■ DATA LISTING
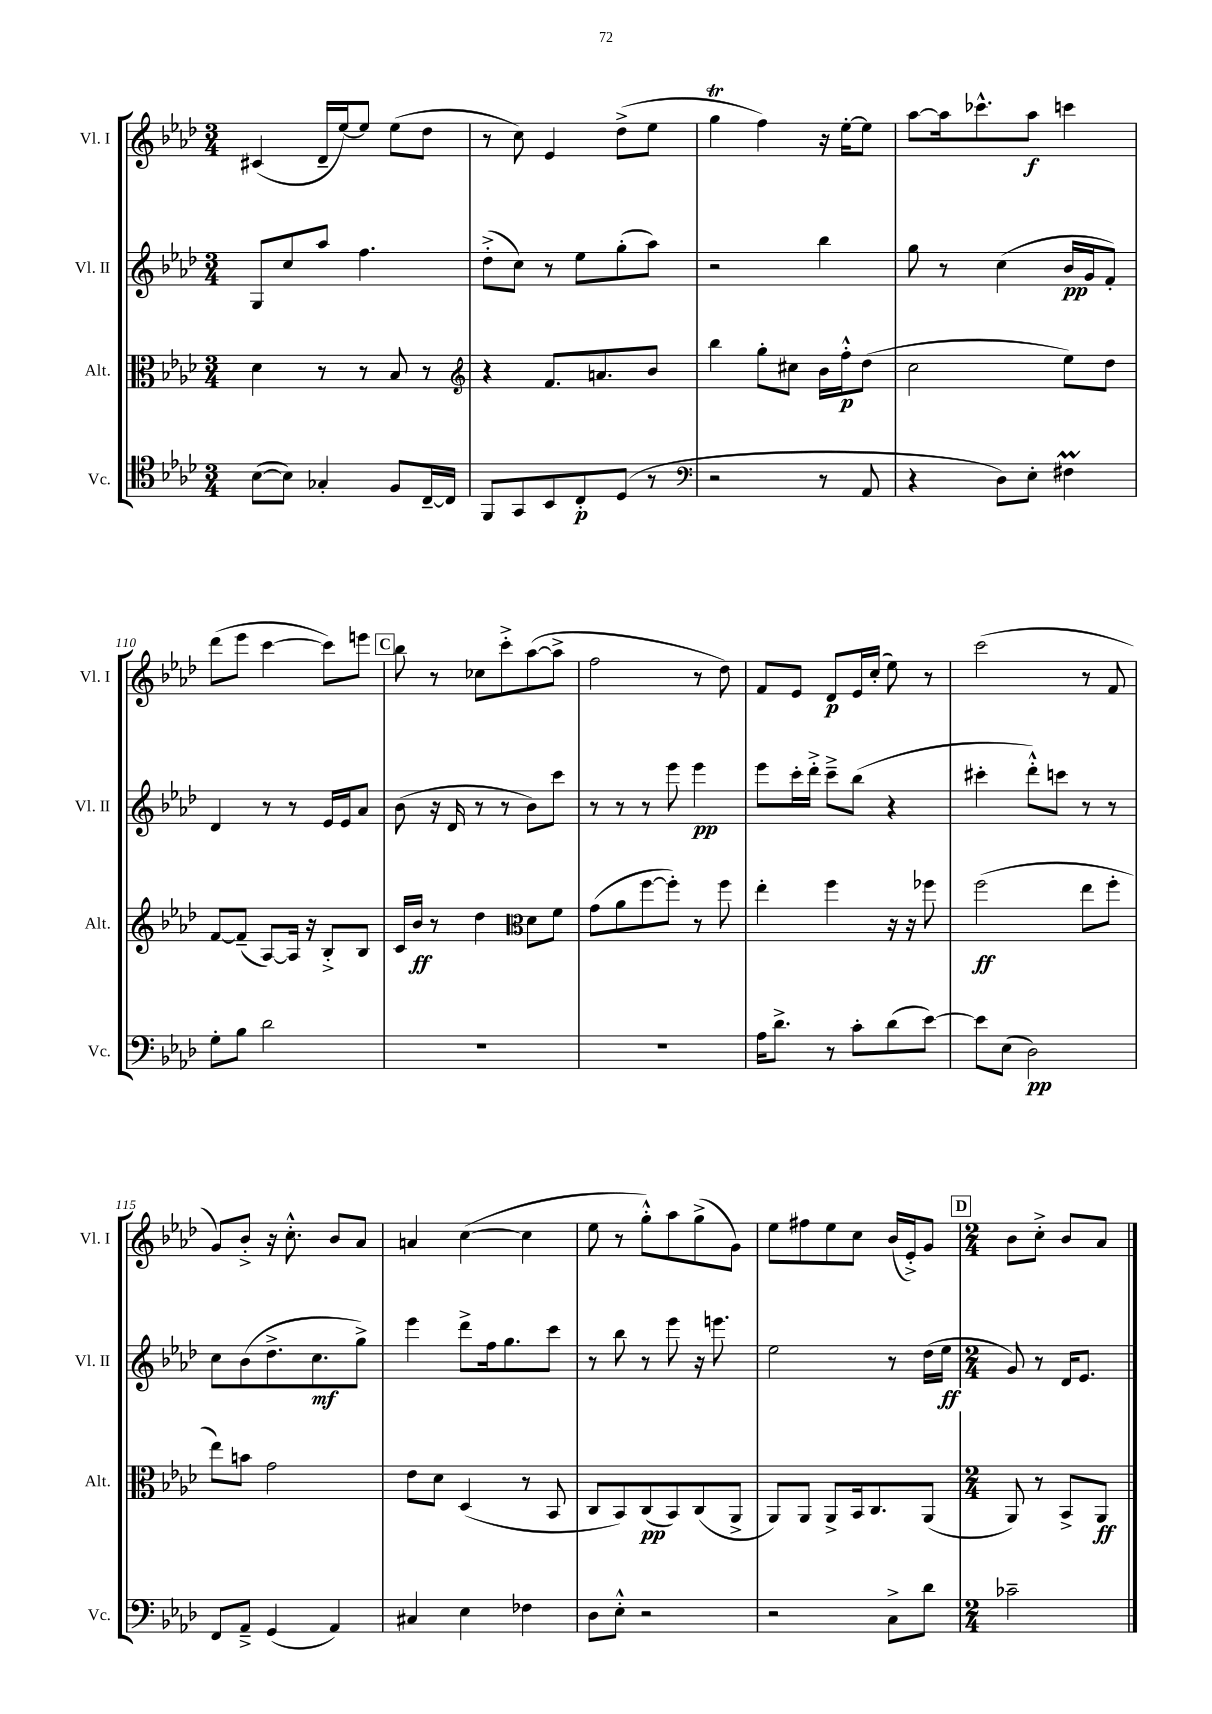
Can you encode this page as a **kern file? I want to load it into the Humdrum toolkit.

**kern	**kern	**kern	**kern
*staff4	*staff3	*staff2	*staff1
*clefC4	*clefC3	*clefG2	*clefG2
*k[b-e-a-d-]	*k[b-e-a-d-]	*k[b-e-a-d-]	*k[b-e-a-d-]
*M3/4	*M3/4	*M3/4	*M3/4
([8B-\L	4d-\	8G/L	(4c#/
8B-\]J)	.	8cc/	.
4G-'/	8r	8aa-/J	16d-~/LL
.	.	.	[16ee-/J)
.	8r	4.ff\	8ee-/]J
8F/L	8B-/	.	(8ee-\L
[16C~/L	8r	.	8dd-\J
16C/]JJ	.	.	.
=	=	=	=
*	*clefG2	*	*
8FF/L	4r	(8dd-'^\L	8r
8GG/	.	8cc\J)	8cc\)
8BB-/	8.f/L	8r	4e-/
8C'/	.	8ee-\L	.
.	8.a/	.	.
(8D-/J	.	(8gg'\	(8dd-^\L
8r	8b-/J	8aa-\J)	8ee-\J
=	=	=	=
*clefF4	*	*	*
2r	4bb-\	2r	4gg\
.	8gg'\L	.	4ff\)
.	8cc#\J	.	.
8r	16b-\LL	4bb-\	16r
.	16ff'^^\J	.	[16ee-'\LK
8AA-/	(8dd-\J	.	8ee-\]J
=	=	=	=
4r	2cc\	8gg\	[8aa-\L
.	.	8r	16aa-\]k
.	.	.	8.ccc-^^\
8D-\L)	.	(4cc\	.
8E-'\J	.	.	8aa-\J
4F#\	8ee-\L)	16b-/LL	4ccc\
.	.	16g/J	.
.	8dd-\J	8f'/J)	.
=	=	=	=
8G'\L	[8f/L	4d-/	(8ddd-\L
8B-\J	(8f~/]J	.	8eee-\J
2d-\	[8A-/L)	8r	[4ccc\
.	16A-/]Jk	8r	.
.	16r	.	.
.	8B-'^/L	16e-/LL	8ccc\]L)
.	.	16e-/J	.
.	8B-/J	8a-/J	8eee\J
=	=	=	=
2.r	16c/LL	(8b-\	8bb-\
.	16b-/JJ	.	.
.	8r	16r	8r
.	.	16d-/	.
.	4dd-\	8r	8cc-\L
.	.	8r	8ccc'^\
*	*clefC3	*	*
.	8d-\L	8b-\L)	([8aa-\
.	8f\J	8ccc\J	8aa-^\]J
=	=	=	=
2.r	(8g\L	8r	2ff\
.	8a-\	8r	.
.	[8ff\	8r	.
.	8ff'\]J)	8eee-\	.
.	8r	4eee-\	8r
.	8ff\	.	8dd-\)
=	=	=	=
16A-\LK	4ee-'\	8eee-\L	8f/L
8.d-^\J	.	.	.
.	.	16ccc'\L	8e-/J
.	.	16ddd-'^\JJ	.
8r	4ff\	8ccc~^\L	8d-/L
8c'\L	.	(8bb-\J	16e-/L
.	.	.	(16cc'/JJ
(8d-\	16r	4r	8ee-\)
.	16r	.	.
[8e-\J)	8ff-\	.	8r
=	=	=	=
8e-\]L	(2ff\	4ccc#'\	(2ccc\
(8E-\J	.	.	.
2D-\)	.	8ddd-'^^\L)	.
.	.	8ccc\J	.
.	8ee-\L	8r	8r
.	8ff'\J	8r	8f/
=	=	=	=
8FF/L	8ee-\L)	8cc\L	8g/L)
8AA-~^/J	8b\J	(8b-\	8b-'^/J
(4GG/	2g\	8.dd-^\	16r
.	.	.	8.cc'^^\
.	.	8.cc\	.
4AA-/)	.	.	8b-/L
.	.	8gg^\J)	8a-/J
=	=	=	=
4C#/	8e-\L	4eee-\	4a/
.	8d-\J	.	.
4E-\	(4D-/	8ddd-^\L	([4cc\
.	.	16ff\k	.
.	.	8.gg\	.
4F-\	8r	.	4cc\]
.	8BB-/	8ccc\J	.
=	=	=	=
8D-\L	8C/L	8r	8ee-\
8E-'^^\J	8BB-/)	8bb-\	8r
2r	(8C/	8r	8gg'^^\L)
.	8BB-/)	8eee-\	8aa-\
.	(8C/	16r	(8gg^\
.	.	8.eee\	.
.	8AA-^/J	.	8g\J)
=	=	=	=
2r	8AA-/L)	2ee-\	8ee-\L
.	8AA-/J	.	8ff#\
.	8AA-^/L	.	8ee-\
.	16BB-/k	.	8cc\J
.	8.C/	.	.
8C^\L	.	8r	(16b-/LL
.	.	.	16e-'^/J)
8d-\J	(8AA-/J	(16dd-\LL	8g/J
.	.	16ee-\JJ	.
=	=	=	=
*M2/4	*M2/4	*M2/4	*M2/4
2c-~\	8AA-/)	8g/)	8b-\L
.	8r	8r	8cc'^\J
.	8BB-^/L	16d-/LK	8b-/L
.	.	8.e-/J	.
.	8AA-/J	.	8a-/J
==	==	==	==
*-	*-	*-	*-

■ TO BE DONE
Extract each line from the data above that contains the string "kern".

■ ANSWER FOR THE TASK
Can you encode this page as a **kern file? I want to load it into the Humdrum toolkit.
**kern	**kern	**kern	**kern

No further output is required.